**AVAILABLE DATA**

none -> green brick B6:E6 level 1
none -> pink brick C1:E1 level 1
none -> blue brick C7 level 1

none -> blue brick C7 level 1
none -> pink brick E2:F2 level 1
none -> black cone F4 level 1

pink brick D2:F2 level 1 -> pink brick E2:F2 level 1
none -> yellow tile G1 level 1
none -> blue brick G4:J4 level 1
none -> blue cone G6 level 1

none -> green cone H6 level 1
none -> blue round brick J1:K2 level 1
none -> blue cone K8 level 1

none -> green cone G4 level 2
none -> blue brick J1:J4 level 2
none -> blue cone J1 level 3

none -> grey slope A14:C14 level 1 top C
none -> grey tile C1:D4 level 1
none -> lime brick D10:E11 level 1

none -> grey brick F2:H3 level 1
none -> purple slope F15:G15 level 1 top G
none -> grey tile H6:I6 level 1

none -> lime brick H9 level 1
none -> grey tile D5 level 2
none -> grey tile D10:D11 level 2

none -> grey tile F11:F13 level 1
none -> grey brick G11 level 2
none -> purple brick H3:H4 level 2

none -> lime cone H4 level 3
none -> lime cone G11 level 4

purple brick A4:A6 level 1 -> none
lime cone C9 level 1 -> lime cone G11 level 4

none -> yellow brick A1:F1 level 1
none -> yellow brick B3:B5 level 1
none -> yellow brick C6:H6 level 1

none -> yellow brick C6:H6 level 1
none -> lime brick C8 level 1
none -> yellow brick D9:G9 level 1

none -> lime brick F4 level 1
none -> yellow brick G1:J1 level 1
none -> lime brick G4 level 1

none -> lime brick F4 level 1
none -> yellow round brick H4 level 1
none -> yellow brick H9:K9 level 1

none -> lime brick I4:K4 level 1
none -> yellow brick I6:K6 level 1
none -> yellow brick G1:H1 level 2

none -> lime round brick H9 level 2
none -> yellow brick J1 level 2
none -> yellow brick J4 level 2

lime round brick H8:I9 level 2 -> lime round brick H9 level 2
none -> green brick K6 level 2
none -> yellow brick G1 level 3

**ABOUT THIS EXERCISE**
Give again the lines from the line holding "none -> grey brick G11 level 2" through the close of the listing, both included, exactly as written and with nothing else.

**RESULT OF THIS EXERCISE**
none -> grey brick G11 level 2
none -> purple brick H3:H4 level 2

none -> lime cone H4 level 3
none -> lime cone G11 level 4

purple brick A4:A6 level 1 -> none
lime cone C9 level 1 -> lime cone G11 level 4

none -> yellow brick A1:F1 level 1
none -> yellow brick B3:B5 level 1
none -> yellow brick C6:H6 level 1

none -> yellow brick C6:H6 level 1
none -> lime brick C8 level 1
none -> yellow brick D9:G9 level 1

none -> lime brick F4 level 1
none -> yellow brick G1:J1 level 1
none -> lime brick G4 level 1

none -> lime brick F4 level 1
none -> yellow round brick H4 level 1
none -> yellow brick H9:K9 level 1

none -> lime brick I4:K4 level 1
none -> yellow brick I6:K6 level 1
none -> yellow brick G1:H1 level 2

none -> lime round brick H9 level 2
none -> yellow brick J1 level 2
none -> yellow brick J4 level 2

lime round brick H8:I9 level 2 -> lime round brick H9 level 2
none -> green brick K6 level 2
none -> yellow brick G1 level 3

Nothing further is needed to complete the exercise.